* _Instructions to follow_: Retype every row below, keeping each one identical to how it appears.

Begin Records to process

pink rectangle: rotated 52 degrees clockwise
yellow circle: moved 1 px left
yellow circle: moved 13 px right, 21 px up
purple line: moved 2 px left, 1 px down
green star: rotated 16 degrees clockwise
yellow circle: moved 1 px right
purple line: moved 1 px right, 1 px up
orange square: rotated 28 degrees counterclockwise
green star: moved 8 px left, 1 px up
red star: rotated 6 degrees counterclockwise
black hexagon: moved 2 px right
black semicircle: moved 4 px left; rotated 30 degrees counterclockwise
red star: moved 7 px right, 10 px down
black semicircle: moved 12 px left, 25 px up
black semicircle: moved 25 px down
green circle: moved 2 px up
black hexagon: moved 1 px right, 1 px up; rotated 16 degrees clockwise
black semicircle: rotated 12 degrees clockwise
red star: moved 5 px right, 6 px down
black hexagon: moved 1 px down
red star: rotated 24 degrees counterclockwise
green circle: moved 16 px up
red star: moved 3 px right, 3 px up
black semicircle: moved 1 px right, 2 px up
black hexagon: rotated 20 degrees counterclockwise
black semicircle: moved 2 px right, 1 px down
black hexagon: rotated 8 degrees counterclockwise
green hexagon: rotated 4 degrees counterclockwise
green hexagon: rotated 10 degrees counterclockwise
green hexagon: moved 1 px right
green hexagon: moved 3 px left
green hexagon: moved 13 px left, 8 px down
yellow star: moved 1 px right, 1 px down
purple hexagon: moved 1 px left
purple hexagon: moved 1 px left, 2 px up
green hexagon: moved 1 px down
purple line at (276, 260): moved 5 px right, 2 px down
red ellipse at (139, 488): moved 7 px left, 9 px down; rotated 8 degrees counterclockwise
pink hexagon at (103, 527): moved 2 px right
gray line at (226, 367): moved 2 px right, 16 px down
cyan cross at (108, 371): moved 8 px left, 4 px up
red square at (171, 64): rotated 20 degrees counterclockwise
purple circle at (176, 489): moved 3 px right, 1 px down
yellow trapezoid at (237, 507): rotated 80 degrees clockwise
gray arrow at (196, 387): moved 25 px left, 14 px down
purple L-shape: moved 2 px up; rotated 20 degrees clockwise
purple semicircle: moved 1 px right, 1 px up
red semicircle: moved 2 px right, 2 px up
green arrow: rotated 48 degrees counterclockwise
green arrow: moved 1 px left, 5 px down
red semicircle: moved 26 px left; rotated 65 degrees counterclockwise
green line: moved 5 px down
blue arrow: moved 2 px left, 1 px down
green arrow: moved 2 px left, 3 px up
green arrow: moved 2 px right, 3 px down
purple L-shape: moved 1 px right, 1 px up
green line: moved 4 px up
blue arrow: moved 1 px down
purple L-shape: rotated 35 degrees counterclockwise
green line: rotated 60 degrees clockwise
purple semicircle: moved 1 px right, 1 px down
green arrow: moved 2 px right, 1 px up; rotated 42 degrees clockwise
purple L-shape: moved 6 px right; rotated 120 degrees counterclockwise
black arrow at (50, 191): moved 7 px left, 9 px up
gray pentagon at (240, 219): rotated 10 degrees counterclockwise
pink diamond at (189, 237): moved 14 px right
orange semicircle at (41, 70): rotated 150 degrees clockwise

End Records to process

* _Written answer_:
pink rectangle: rotated 52 degrees clockwise
yellow circle: moved 1 px left
yellow circle: moved 13 px right, 21 px up
purple line: moved 2 px left, 1 px down
green star: rotated 16 degrees clockwise
yellow circle: moved 1 px right
purple line: moved 1 px right, 1 px up
orange square: rotated 28 degrees counterclockwise
green star: moved 8 px left, 1 px up
red star: rotated 6 degrees counterclockwise
black hexagon: moved 2 px right
black semicircle: moved 4 px left; rotated 30 degrees counterclockwise
red star: moved 7 px right, 10 px down
black semicircle: moved 12 px left, 25 px up
black semicircle: moved 25 px down
green circle: moved 2 px up
black hexagon: moved 1 px right, 1 px up; rotated 16 degrees clockwise
black semicircle: rotated 12 degrees clockwise
red star: moved 5 px right, 6 px down
black hexagon: moved 1 px down
red star: rotated 24 degrees counterclockwise
green circle: moved 16 px up
red star: moved 3 px right, 3 px up
black semicircle: moved 1 px right, 2 px up
black hexagon: rotated 20 degrees counterclockwise
black semicircle: moved 2 px right, 1 px down
black hexagon: rotated 8 degrees counterclockwise
green hexagon: rotated 4 degrees counterclockwise
green hexagon: rotated 10 degrees counterclockwise
green hexagon: moved 1 px right
green hexagon: moved 3 px left
green hexagon: moved 13 px left, 8 px down
yellow star: moved 1 px right, 1 px down
purple hexagon: moved 1 px left
purple hexagon: moved 1 px left, 2 px up
green hexagon: moved 1 px down
purple line at (276, 260): moved 5 px right, 2 px down
red ellipse at (139, 488): moved 7 px left, 9 px down; rotated 8 degrees counterclockwise
pink hexagon at (103, 527): moved 2 px right
gray line at (226, 367): moved 2 px right, 16 px down
cyan cross at (108, 371): moved 8 px left, 4 px up
red square at (171, 64): rotated 20 degrees counterclockwise
purple circle at (176, 489): moved 3 px right, 1 px down
yellow trapezoid at (237, 507): rotated 80 degrees clockwise
gray arrow at (196, 387): moved 25 px left, 14 px down
purple L-shape: moved 2 px up; rotated 20 degrees clockwise
purple semicircle: moved 1 px right, 1 px up
red semicircle: moved 2 px right, 2 px up
green arrow: rotated 48 degrees counterclockwise
green arrow: moved 1 px left, 5 px down
red semicircle: moved 26 px left; rotated 65 degrees counterclockwise
green line: moved 5 px down
blue arrow: moved 2 px left, 1 px down
green arrow: moved 2 px left, 3 px up
green arrow: moved 2 px right, 3 px down
purple L-shape: moved 1 px right, 1 px up
green line: moved 4 px up
blue arrow: moved 1 px down
purple L-shape: rotated 35 degrees counterclockwise
green line: rotated 60 degrees clockwise
purple semicircle: moved 1 px right, 1 px down
green arrow: moved 2 px right, 1 px up; rotated 42 degrees clockwise
purple L-shape: moved 6 px right; rotated 120 degrees counterclockwise
black arrow at (50, 191): moved 7 px left, 9 px up
gray pentagon at (240, 219): rotated 10 degrees counterclockwise
pink diamond at (189, 237): moved 14 px right
orange semicircle at (41, 70): rotated 150 degrees clockwise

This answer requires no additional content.